Task details: Without the pictures, output all of the data exactly.

Given records:
────
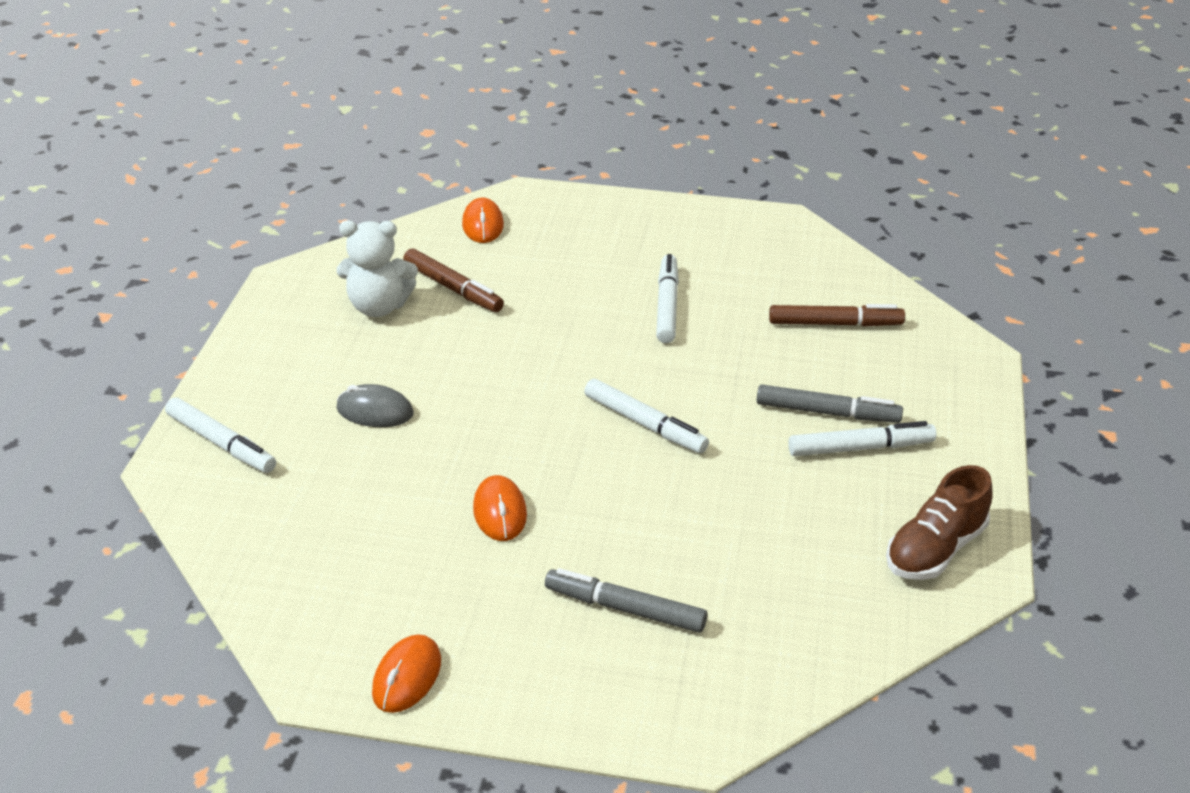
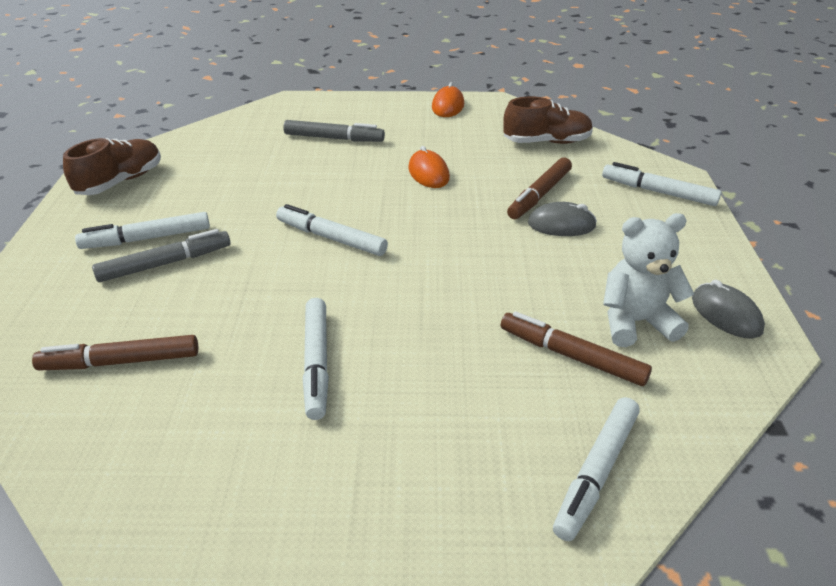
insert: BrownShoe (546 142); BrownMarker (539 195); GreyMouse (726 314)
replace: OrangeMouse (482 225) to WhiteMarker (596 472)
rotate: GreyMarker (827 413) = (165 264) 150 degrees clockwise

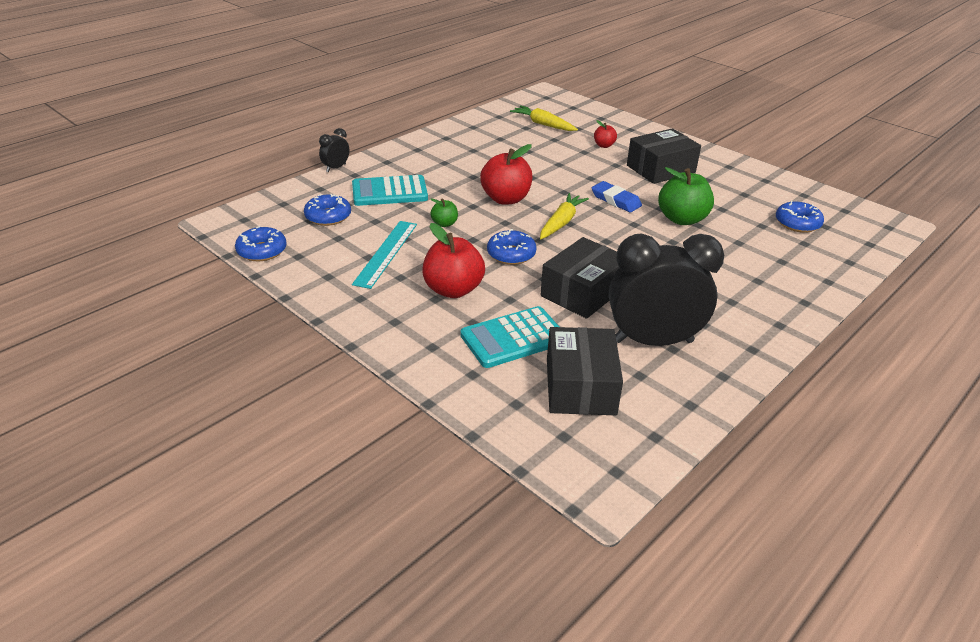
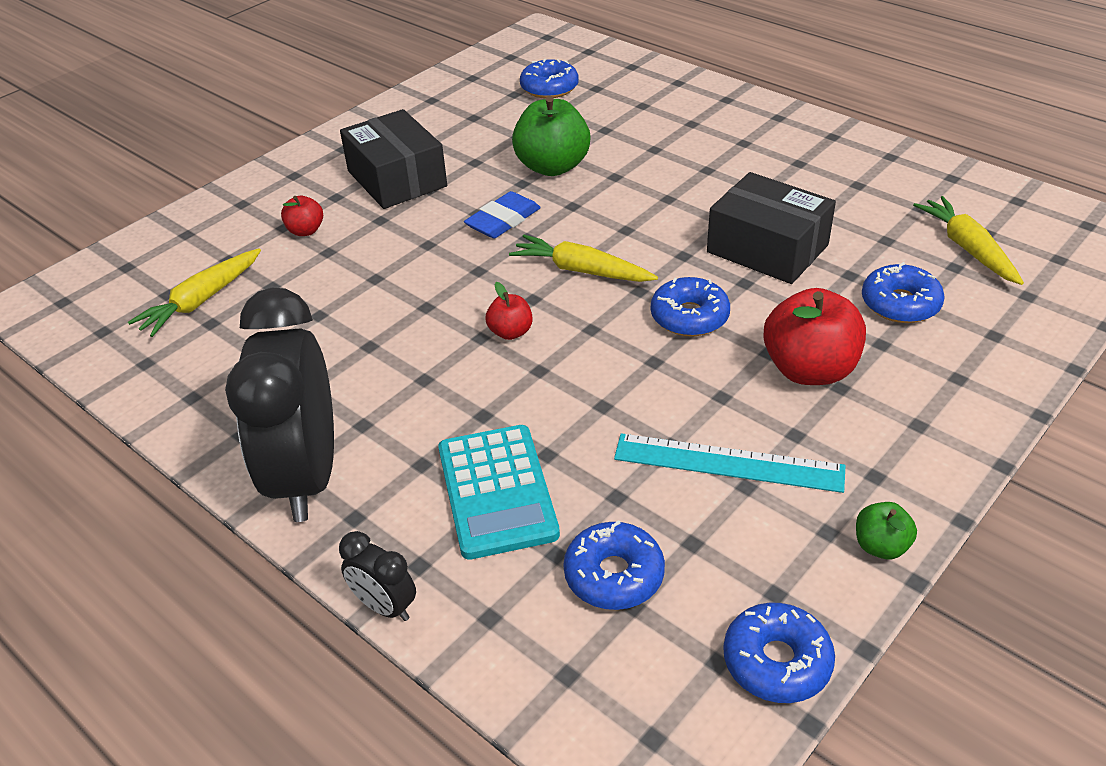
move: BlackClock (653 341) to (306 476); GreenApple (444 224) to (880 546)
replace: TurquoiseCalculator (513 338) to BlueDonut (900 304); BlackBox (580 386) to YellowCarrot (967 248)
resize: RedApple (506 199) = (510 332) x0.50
────
Written response:
insert: BrownShoe (546 142); BrownMarker (539 195); GreyMouse (726 314)
replace: OrangeMouse (482 225) to WhiteMarker (596 472)
rotate: GreyMarker (827 413) = (165 264) 150 degrees clockwise

move: BlackClock (653 341) to (306 476); GreenApple (444 224) to (880 546)
replace: TurquoiseCalculator (513 338) to BlueDonut (900 304); BlackBox (580 386) to YellowCarrot (967 248)
resize: RedApple (506 199) = (510 332) x0.50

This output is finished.